• Work to complete: Beginning with the line that holds "grey 1x3 brick [215,493,385,548]" in the data below, give again every line through the one that holds "yellow 1x2 plate [424,193,498,254]", exactly as written.

• Dataset content:

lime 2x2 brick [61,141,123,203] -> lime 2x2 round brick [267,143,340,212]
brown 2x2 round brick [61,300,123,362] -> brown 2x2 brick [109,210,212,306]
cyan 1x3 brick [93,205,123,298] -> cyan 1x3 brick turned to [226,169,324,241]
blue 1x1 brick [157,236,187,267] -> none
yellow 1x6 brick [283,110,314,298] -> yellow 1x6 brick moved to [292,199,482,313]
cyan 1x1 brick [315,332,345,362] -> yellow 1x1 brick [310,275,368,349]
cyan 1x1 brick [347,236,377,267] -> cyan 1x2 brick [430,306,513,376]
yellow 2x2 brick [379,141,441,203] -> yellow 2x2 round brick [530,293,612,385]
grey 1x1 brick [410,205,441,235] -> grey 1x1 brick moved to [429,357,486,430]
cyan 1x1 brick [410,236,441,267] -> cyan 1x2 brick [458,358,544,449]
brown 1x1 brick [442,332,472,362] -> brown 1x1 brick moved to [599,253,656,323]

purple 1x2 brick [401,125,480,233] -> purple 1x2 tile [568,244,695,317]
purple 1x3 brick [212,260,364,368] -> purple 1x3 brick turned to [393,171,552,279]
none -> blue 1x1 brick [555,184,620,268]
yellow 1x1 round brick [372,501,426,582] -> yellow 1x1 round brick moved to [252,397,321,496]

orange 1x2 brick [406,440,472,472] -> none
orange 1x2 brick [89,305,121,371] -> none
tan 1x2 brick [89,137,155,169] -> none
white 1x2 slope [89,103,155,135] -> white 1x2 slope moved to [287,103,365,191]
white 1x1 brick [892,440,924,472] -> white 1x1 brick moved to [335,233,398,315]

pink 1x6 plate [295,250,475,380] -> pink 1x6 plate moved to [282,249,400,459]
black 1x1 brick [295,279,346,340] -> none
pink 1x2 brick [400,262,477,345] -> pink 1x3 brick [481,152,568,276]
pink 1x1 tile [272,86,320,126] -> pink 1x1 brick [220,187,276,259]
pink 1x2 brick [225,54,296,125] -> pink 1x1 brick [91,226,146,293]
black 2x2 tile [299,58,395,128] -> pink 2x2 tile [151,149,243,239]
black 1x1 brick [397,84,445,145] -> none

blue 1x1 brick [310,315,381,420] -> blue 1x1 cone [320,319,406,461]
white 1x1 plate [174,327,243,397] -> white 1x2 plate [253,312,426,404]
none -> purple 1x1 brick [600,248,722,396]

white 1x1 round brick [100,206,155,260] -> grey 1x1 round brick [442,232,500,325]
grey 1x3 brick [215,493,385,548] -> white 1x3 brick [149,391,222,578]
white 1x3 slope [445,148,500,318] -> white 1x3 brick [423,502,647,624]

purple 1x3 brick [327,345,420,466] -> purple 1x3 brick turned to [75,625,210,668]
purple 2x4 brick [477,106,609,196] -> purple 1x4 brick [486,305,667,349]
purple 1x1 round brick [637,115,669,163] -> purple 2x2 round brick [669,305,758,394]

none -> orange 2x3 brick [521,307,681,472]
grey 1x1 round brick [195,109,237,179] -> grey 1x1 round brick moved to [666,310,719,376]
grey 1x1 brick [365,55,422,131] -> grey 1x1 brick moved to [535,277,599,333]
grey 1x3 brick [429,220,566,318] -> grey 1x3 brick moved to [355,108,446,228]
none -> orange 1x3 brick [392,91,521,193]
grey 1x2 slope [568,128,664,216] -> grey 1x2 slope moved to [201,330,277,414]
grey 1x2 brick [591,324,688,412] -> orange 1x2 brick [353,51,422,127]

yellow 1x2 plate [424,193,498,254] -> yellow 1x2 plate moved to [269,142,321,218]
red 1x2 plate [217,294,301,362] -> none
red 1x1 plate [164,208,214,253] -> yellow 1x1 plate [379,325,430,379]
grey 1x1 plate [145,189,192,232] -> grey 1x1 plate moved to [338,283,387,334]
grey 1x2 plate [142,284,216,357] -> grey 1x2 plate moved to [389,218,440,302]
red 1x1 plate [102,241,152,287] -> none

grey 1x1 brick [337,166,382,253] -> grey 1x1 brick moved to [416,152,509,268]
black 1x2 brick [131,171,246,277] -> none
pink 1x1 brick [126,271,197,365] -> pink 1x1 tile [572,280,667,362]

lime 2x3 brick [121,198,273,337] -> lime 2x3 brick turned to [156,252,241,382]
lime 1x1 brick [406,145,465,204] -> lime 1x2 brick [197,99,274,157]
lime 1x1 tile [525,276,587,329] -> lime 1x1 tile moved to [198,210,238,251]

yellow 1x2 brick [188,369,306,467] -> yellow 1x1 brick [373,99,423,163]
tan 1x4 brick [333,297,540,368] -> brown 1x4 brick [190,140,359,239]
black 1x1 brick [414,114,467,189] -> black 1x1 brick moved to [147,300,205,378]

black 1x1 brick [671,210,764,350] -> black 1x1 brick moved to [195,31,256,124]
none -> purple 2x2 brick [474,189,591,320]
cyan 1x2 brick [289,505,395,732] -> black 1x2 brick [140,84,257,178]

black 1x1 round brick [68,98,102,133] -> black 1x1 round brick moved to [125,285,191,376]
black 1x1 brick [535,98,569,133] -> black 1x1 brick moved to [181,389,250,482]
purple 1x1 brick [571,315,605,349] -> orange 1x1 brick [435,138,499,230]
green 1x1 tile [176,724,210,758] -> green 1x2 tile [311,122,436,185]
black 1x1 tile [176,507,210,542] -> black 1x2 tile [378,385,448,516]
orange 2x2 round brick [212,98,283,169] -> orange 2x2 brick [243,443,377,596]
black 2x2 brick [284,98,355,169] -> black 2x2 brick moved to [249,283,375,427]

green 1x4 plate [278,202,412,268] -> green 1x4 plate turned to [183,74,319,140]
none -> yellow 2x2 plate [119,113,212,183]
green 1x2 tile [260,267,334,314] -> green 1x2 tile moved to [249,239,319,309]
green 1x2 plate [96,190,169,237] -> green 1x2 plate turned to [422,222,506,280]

• Result for this exercise:
grey 1x3 brick [215,493,385,548] -> white 1x3 brick [149,391,222,578]
white 1x3 slope [445,148,500,318] -> white 1x3 brick [423,502,647,624]

purple 1x3 brick [327,345,420,466] -> purple 1x3 brick turned to [75,625,210,668]
purple 2x4 brick [477,106,609,196] -> purple 1x4 brick [486,305,667,349]
purple 1x1 round brick [637,115,669,163] -> purple 2x2 round brick [669,305,758,394]

none -> orange 2x3 brick [521,307,681,472]
grey 1x1 round brick [195,109,237,179] -> grey 1x1 round brick moved to [666,310,719,376]
grey 1x1 brick [365,55,422,131] -> grey 1x1 brick moved to [535,277,599,333]
grey 1x3 brick [429,220,566,318] -> grey 1x3 brick moved to [355,108,446,228]
none -> orange 1x3 brick [392,91,521,193]
grey 1x2 slope [568,128,664,216] -> grey 1x2 slope moved to [201,330,277,414]
grey 1x2 brick [591,324,688,412] -> orange 1x2 brick [353,51,422,127]

yellow 1x2 plate [424,193,498,254] -> yellow 1x2 plate moved to [269,142,321,218]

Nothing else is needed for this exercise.